## WHAT NEEDS TO BE DONE
Every line holding the string "orange" should be copied from the listing.

Top of EXERCISE MATERIALS

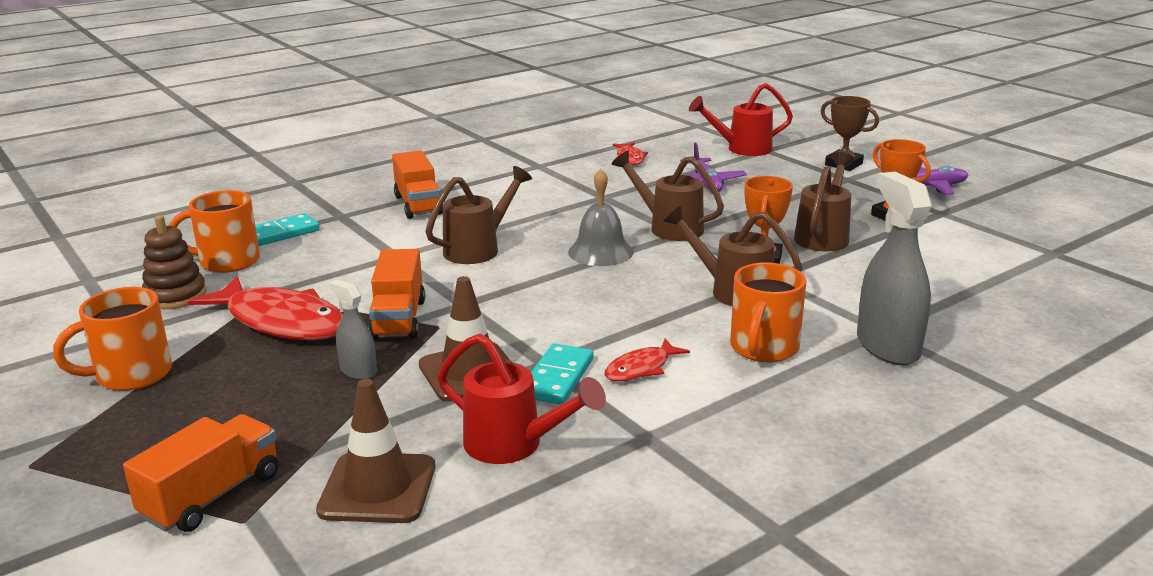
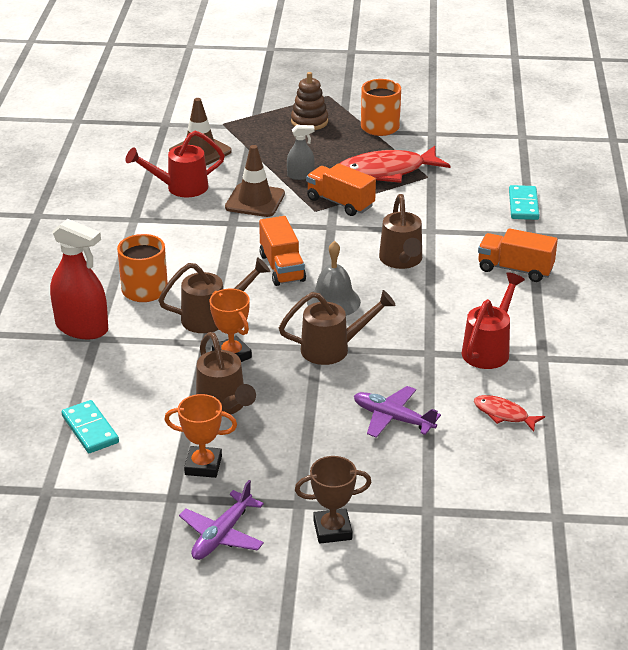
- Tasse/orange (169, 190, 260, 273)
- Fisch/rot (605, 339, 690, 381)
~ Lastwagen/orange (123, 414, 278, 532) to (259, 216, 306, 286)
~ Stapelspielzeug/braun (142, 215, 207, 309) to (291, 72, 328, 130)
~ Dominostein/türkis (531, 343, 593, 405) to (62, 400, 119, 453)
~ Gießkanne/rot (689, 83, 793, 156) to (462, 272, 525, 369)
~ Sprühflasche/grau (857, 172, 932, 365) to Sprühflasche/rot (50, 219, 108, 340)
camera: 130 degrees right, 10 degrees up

Bottom of EXERCISE MATERIALS

## EXERCISE SOLUTION
- Tasse/orange (169, 190, 260, 273)
~ Lastwagen/orange (123, 414, 278, 532) to (259, 216, 306, 286)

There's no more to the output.